■ Excerpted records ■
+ + +
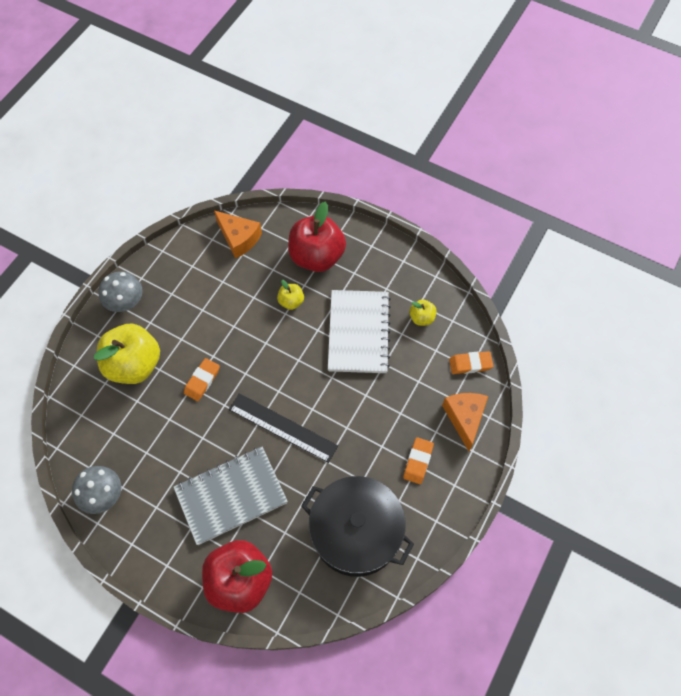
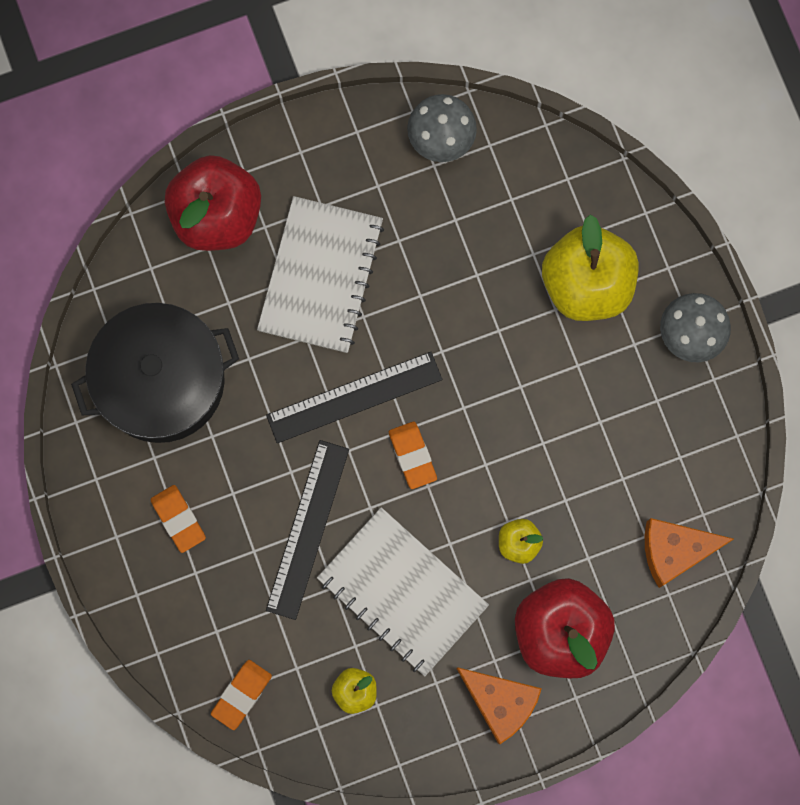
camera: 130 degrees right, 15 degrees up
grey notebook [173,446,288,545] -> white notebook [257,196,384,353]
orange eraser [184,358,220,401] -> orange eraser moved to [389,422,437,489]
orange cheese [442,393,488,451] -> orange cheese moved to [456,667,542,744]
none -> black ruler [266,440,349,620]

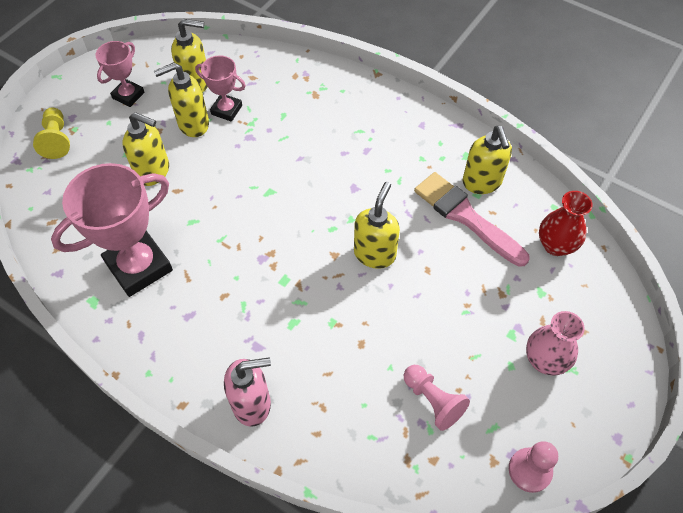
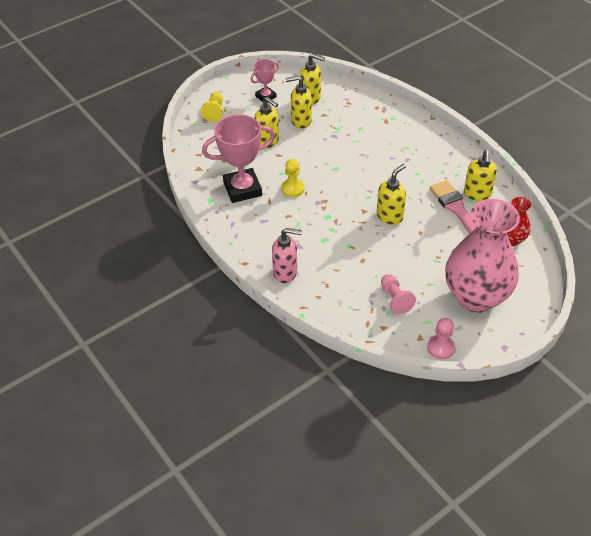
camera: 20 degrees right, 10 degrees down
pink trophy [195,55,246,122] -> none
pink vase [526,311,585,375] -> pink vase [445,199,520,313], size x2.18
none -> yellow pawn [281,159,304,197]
+ + +
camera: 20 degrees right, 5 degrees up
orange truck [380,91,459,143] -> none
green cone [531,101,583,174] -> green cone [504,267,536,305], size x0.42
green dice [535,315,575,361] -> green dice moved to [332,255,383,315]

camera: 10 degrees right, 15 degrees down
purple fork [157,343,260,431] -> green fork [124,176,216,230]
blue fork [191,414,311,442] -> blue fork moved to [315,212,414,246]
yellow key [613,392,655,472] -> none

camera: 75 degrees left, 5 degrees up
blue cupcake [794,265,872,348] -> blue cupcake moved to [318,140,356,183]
+ + +
Only the lines above starting with the line with "orange eraser [184,358,220,401]" and going on through the line with "none -> yellow pawn [281,159,304,197]" belong in the answer; repeat them exactly, minus any picture.

■ Solution for this task ■
orange eraser [184,358,220,401] -> orange eraser moved to [389,422,437,489]
orange cheese [442,393,488,451] -> orange cheese moved to [456,667,542,744]
none -> black ruler [266,440,349,620]

camera: 20 degrees right, 10 degrees down
pink trophy [195,55,246,122] -> none
pink vase [526,311,585,375] -> pink vase [445,199,520,313], size x2.18
none -> yellow pawn [281,159,304,197]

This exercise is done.